INSTRUCTIONS TO FOLLOW:
Only one span of the listing below should come back. It runs from the line with "white 1x4 brick" through the line with "white 1x2 brick [532,166,633,215]", and each of its lines must be reproduced exactly.

SUPPLIED MATERIAL:
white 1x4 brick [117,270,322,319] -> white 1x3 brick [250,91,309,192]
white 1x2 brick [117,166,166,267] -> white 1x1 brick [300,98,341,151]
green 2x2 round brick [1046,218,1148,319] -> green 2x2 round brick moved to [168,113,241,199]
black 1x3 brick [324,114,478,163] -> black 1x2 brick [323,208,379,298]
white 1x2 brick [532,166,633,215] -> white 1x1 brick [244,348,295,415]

--

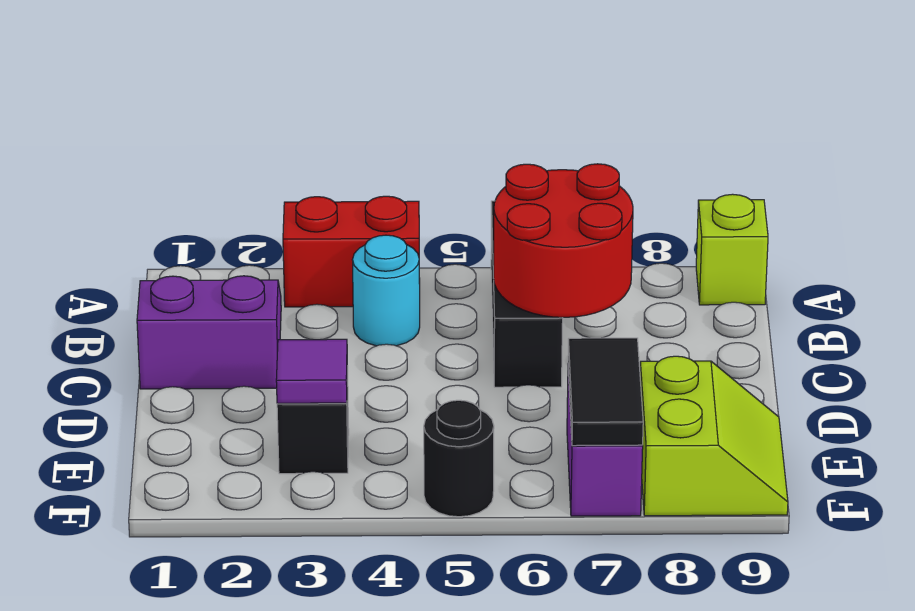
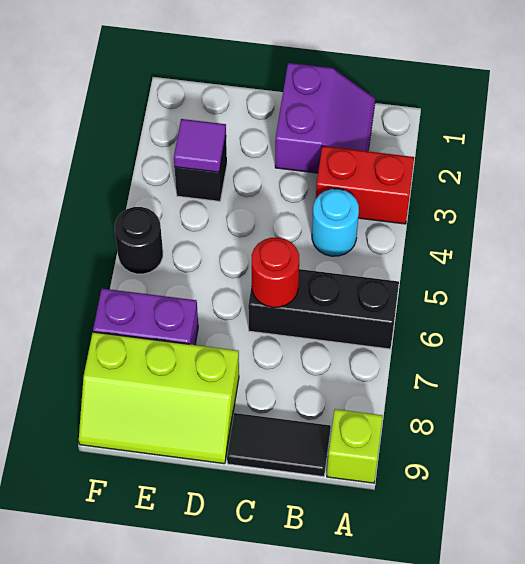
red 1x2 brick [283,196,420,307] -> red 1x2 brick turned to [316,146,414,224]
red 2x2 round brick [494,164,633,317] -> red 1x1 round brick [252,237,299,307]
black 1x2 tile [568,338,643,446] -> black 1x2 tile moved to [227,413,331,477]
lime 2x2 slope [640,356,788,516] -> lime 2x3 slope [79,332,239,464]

OUTPUT OF THE EXERCISE:
white 1x4 brick [117,270,322,319] -> white 1x3 brick [250,91,309,192]
white 1x2 brick [117,166,166,267] -> white 1x1 brick [300,98,341,151]
green 2x2 round brick [1046,218,1148,319] -> green 2x2 round brick moved to [168,113,241,199]
black 1x3 brick [324,114,478,163] -> black 1x2 brick [323,208,379,298]
white 1x2 brick [532,166,633,215] -> white 1x1 brick [244,348,295,415]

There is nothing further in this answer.